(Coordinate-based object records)
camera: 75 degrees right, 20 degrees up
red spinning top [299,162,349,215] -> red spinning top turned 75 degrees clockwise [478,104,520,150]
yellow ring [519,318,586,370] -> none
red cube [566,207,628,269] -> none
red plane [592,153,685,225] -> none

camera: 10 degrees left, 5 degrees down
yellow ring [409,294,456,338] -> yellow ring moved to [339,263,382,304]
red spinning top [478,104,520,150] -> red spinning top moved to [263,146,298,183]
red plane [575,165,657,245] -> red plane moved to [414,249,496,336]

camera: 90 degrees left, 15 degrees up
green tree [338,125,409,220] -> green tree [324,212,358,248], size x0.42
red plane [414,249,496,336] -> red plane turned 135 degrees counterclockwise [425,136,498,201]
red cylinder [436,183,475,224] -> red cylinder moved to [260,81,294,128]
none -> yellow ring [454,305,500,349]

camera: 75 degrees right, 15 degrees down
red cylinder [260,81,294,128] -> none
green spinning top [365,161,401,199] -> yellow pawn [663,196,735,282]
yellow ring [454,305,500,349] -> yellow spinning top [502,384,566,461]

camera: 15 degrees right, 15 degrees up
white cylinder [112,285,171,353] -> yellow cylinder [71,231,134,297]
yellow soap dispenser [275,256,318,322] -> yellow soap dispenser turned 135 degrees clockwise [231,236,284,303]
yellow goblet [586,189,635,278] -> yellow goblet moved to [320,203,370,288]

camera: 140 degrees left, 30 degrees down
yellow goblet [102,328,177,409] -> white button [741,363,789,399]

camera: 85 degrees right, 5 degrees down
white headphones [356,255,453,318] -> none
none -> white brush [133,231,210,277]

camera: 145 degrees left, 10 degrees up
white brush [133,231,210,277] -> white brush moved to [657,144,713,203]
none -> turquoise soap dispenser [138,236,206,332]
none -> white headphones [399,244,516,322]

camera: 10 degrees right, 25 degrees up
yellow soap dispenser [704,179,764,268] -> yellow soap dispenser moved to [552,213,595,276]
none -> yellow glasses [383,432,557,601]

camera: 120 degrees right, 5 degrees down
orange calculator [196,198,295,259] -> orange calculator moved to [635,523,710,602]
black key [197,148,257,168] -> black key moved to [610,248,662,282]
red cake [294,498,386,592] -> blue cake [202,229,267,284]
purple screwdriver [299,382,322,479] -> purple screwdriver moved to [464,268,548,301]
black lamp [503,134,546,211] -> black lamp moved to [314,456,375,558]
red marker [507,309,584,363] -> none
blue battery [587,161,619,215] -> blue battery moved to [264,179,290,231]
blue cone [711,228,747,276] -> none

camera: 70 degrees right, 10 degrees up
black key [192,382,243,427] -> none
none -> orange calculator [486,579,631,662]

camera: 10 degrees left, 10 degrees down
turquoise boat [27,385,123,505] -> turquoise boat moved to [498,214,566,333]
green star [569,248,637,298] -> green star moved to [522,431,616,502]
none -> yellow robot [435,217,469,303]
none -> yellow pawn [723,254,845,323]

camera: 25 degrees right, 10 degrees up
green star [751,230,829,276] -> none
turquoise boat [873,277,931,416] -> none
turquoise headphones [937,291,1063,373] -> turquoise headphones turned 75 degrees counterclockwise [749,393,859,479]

Problem to work on: Nothing but the lines from the one that contains "camera: 10 degrees right, 25 degrees up" through the last line of the entries should appear in your reply, each repeated exactly.

Result:
camera: 10 degrees right, 25 degrees up
yellow soap dispenser [704,179,764,268] -> yellow soap dispenser moved to [552,213,595,276]
none -> yellow glasses [383,432,557,601]

camera: 120 degrees right, 5 degrees down
orange calculator [196,198,295,259] -> orange calculator moved to [635,523,710,602]
black key [197,148,257,168] -> black key moved to [610,248,662,282]
red cake [294,498,386,592] -> blue cake [202,229,267,284]
purple screwdriver [299,382,322,479] -> purple screwdriver moved to [464,268,548,301]
black lamp [503,134,546,211] -> black lamp moved to [314,456,375,558]
red marker [507,309,584,363] -> none
blue battery [587,161,619,215] -> blue battery moved to [264,179,290,231]
blue cone [711,228,747,276] -> none

camera: 70 degrees right, 10 degrees up
black key [192,382,243,427] -> none
none -> orange calculator [486,579,631,662]

camera: 10 degrees left, 10 degrees down
turquoise boat [27,385,123,505] -> turquoise boat moved to [498,214,566,333]
green star [569,248,637,298] -> green star moved to [522,431,616,502]
none -> yellow robot [435,217,469,303]
none -> yellow pawn [723,254,845,323]

camera: 25 degrees right, 10 degrees up
green star [751,230,829,276] -> none
turquoise boat [873,277,931,416] -> none
turquoise headphones [937,291,1063,373] -> turquoise headphones turned 75 degrees counterclockwise [749,393,859,479]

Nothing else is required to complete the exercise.